— DATASET RECORDS —
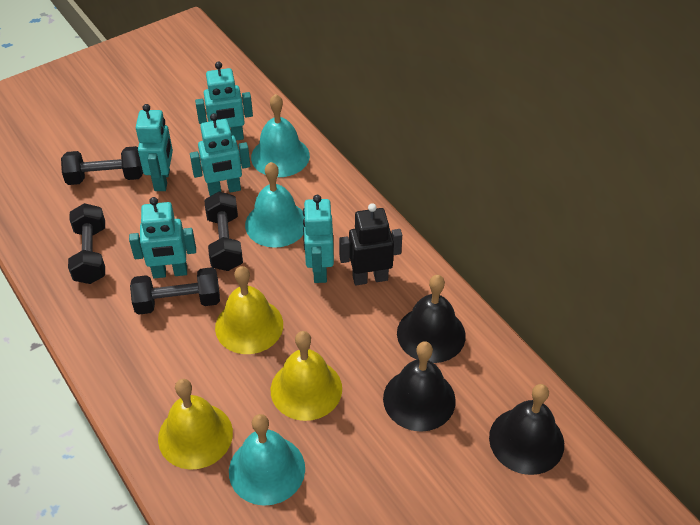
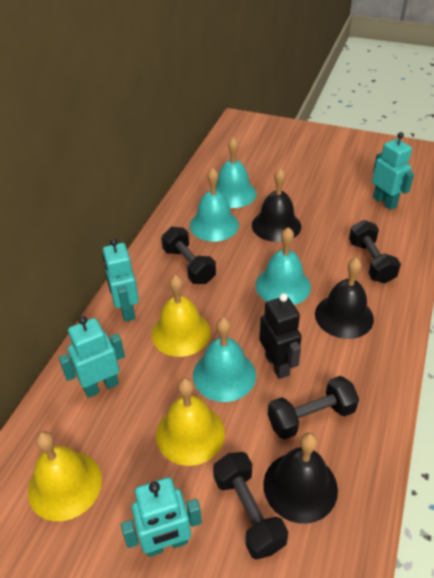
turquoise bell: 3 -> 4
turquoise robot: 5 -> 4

==

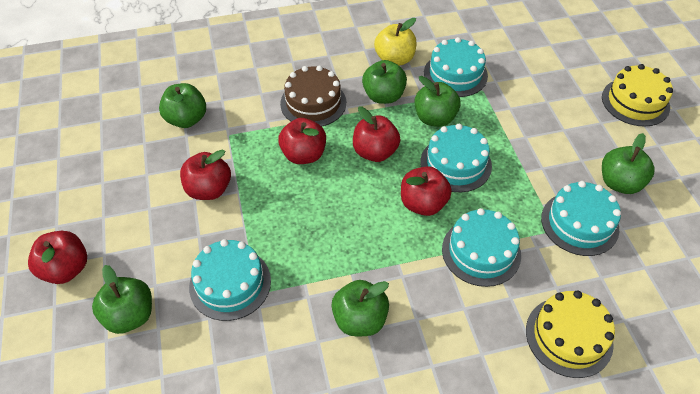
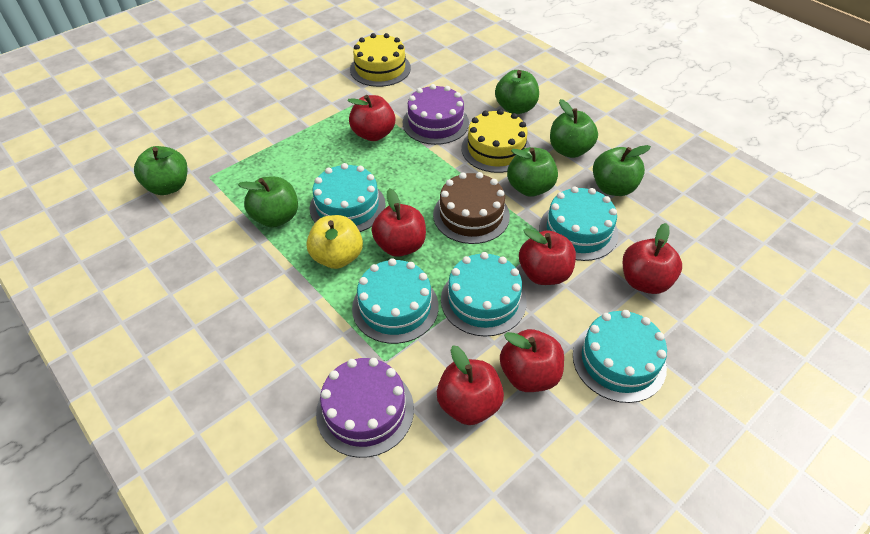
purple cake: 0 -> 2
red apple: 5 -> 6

--

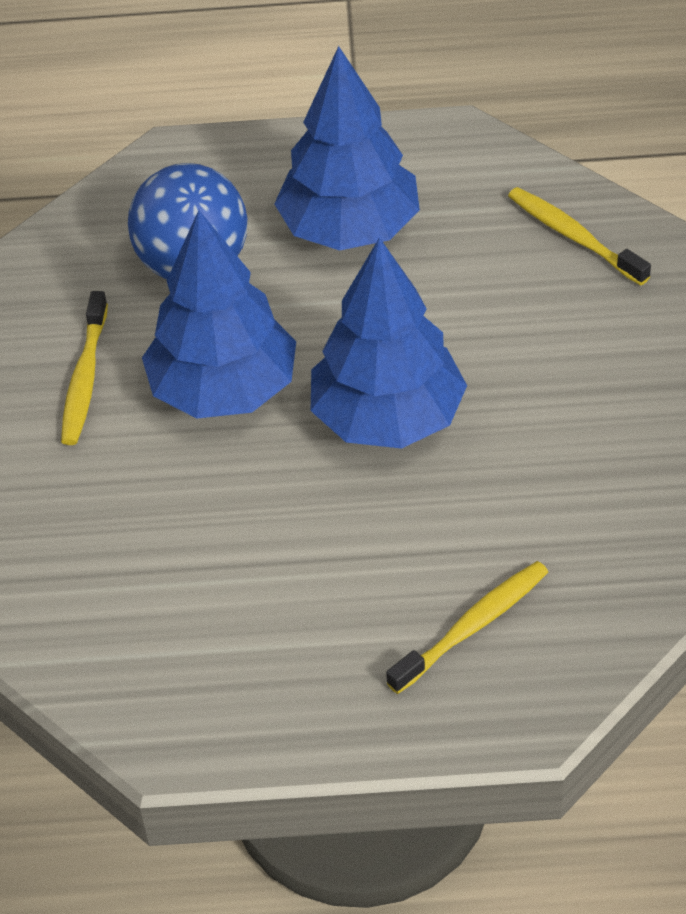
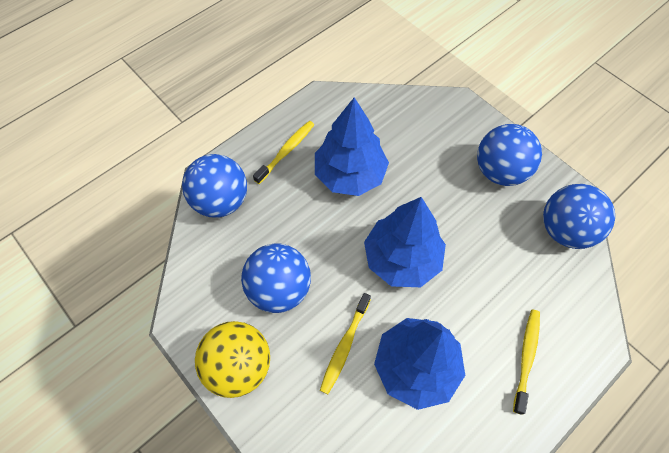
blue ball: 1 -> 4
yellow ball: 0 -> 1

— EXERCISE DESCRIPTION —
Across all the lines of the data, count those that include the word "turquoise" and reply with that number only.

— TASK SOLUTION —
2